Exercise brief: Every line of the listing belongs in your answer exactly as written; the images do not.

Dataset section:
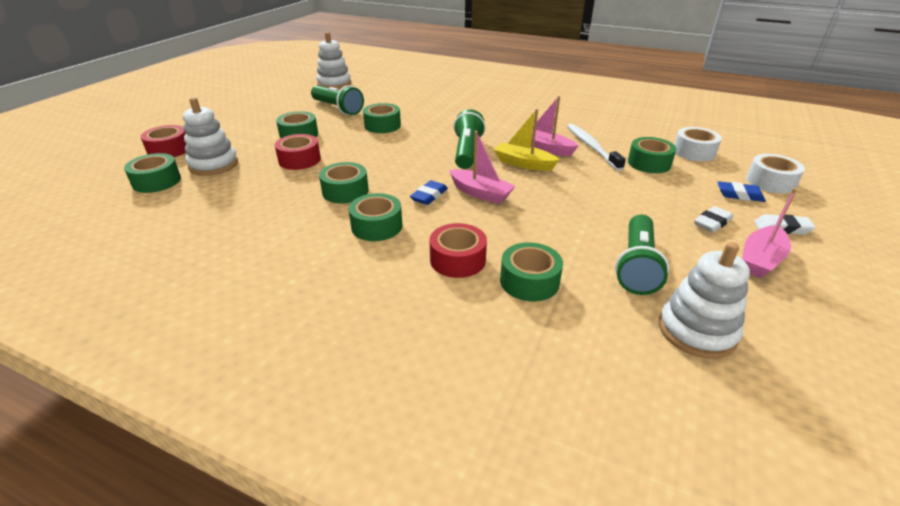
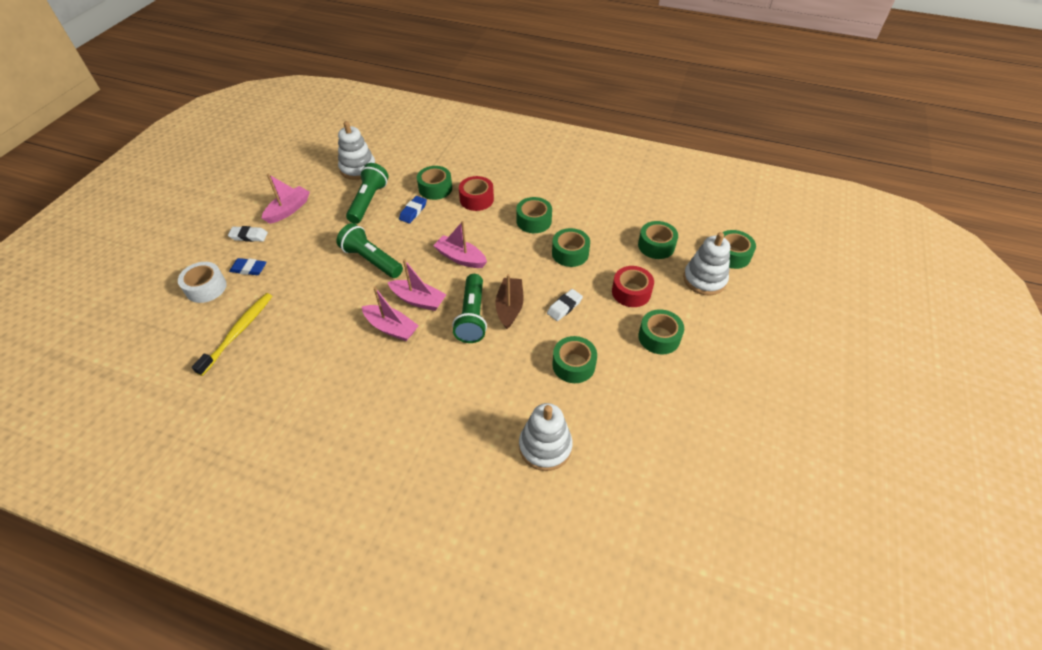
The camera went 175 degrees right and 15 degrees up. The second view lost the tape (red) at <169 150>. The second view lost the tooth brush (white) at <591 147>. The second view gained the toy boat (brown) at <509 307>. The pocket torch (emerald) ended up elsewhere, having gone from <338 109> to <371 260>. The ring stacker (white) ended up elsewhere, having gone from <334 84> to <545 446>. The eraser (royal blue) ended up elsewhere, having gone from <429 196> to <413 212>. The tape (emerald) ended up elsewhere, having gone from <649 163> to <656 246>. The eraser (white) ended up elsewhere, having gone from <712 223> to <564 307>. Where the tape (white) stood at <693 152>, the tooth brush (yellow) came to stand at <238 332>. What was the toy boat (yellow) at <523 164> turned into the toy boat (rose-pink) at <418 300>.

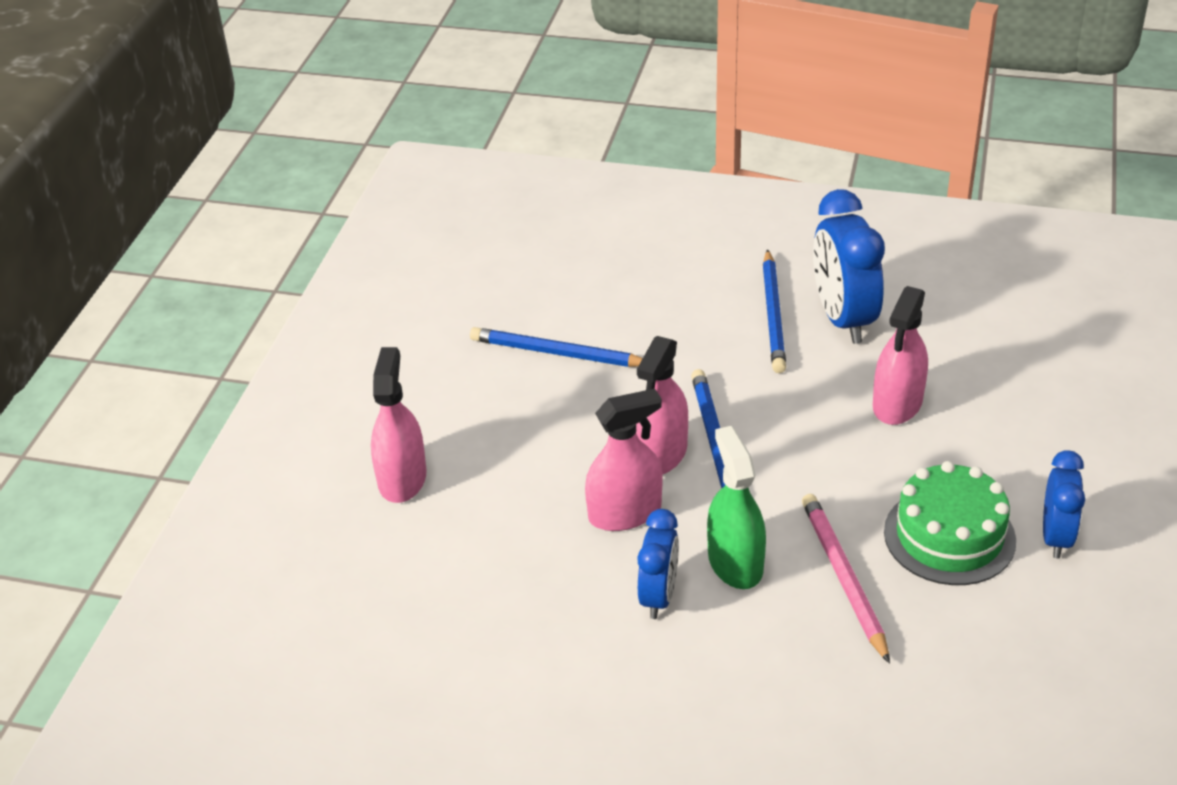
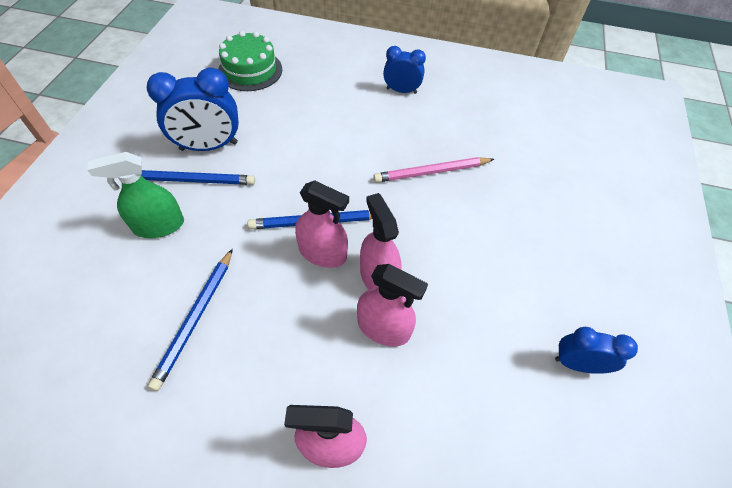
The camera went 95 degrees left and 15 degrees up. The bedside clock (royal blue) ended up elsewhere, having gone from <658 596> to <577 364>. The spray cleaner (emerald) ended up elsewhere, having gone from <735 563> to <159 225>. The spray cleaner (rose-pink) ended up elsewhere, having gone from <897 404> to <383 327>. The cake (emerald) ended up elsewhere, having gone from <949 536> to <250 70>.

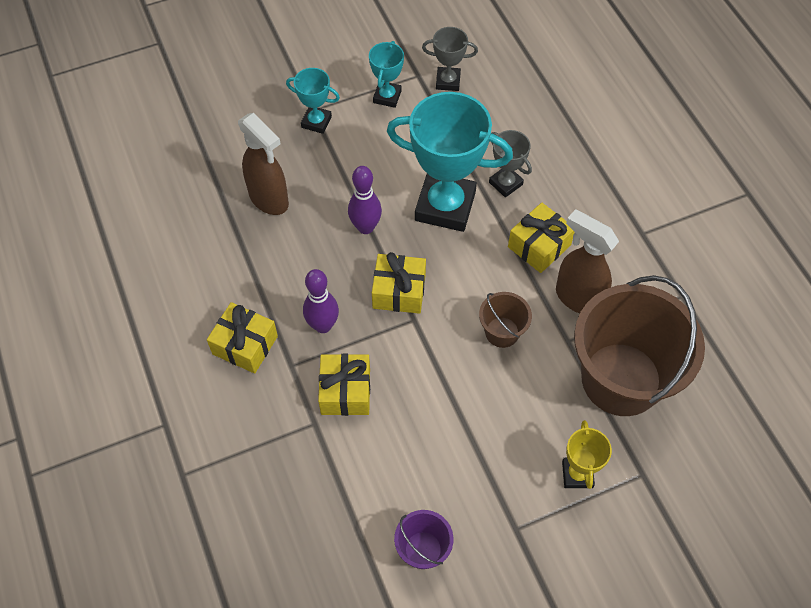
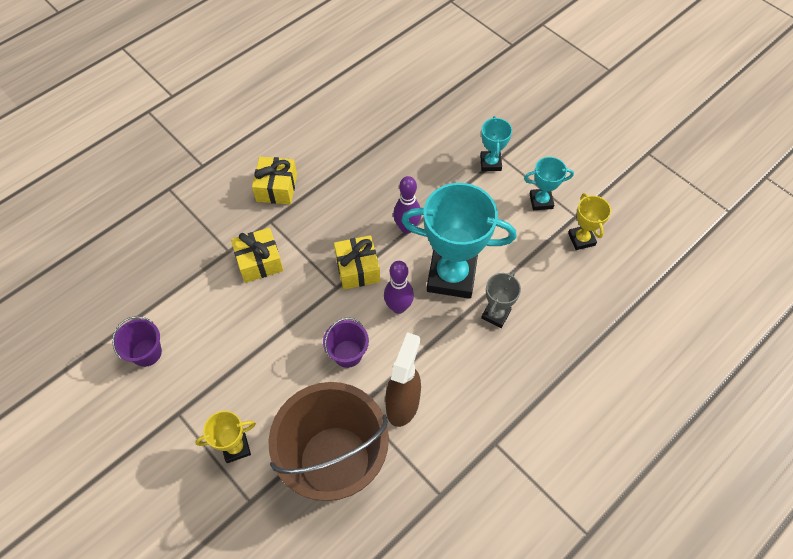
The camera went 70 degrees right and 0 degrees up. The second view lost the spray cleaner (brown) at <269 200>. The second view lost the wrapped gift (yellow) at <539 246>. The skittle (royal purple) ended up elsewhere, having gone from <323 325> to <398 307>. What was the award cup (ash-grey) at <448 81> turned into the award cup (yellow) at <581 239>. What was the bucket (brown) at <502 332> turned into the bucket (royal purple) at <347 354>. The award cup (turquoise) at <445 206> ended up facing another way, 75 degrees counterclockwise from before.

Solution to this exercise:
The camera went 175 degrees right and 15 degrees up. The second view lost the tape (red) at <169 150>. The second view lost the tooth brush (white) at <591 147>. The second view gained the toy boat (brown) at <509 307>. The pocket torch (emerald) ended up elsewhere, having gone from <338 109> to <371 260>. The ring stacker (white) ended up elsewhere, having gone from <334 84> to <545 446>. The eraser (royal blue) ended up elsewhere, having gone from <429 196> to <413 212>. The tape (emerald) ended up elsewhere, having gone from <649 163> to <656 246>. The eraser (white) ended up elsewhere, having gone from <712 223> to <564 307>. Where the tape (white) stood at <693 152>, the tooth brush (yellow) came to stand at <238 332>. What was the toy boat (yellow) at <523 164> turned into the toy boat (rose-pink) at <418 300>.

The camera went 95 degrees left and 15 degrees up. The bedside clock (royal blue) ended up elsewhere, having gone from <658 596> to <577 364>. The spray cleaner (emerald) ended up elsewhere, having gone from <735 563> to <159 225>. The spray cleaner (rose-pink) ended up elsewhere, having gone from <897 404> to <383 327>. The cake (emerald) ended up elsewhere, having gone from <949 536> to <250 70>.

The camera went 70 degrees right and 0 degrees up. The second view lost the spray cleaner (brown) at <269 200>. The second view lost the wrapped gift (yellow) at <539 246>. The skittle (royal purple) ended up elsewhere, having gone from <323 325> to <398 307>. What was the award cup (ash-grey) at <448 81> turned into the award cup (yellow) at <581 239>. What was the bucket (brown) at <502 332> turned into the bucket (royal purple) at <347 354>. The award cup (turquoise) at <445 206> ended up facing another way, 75 degrees counterclockwise from before.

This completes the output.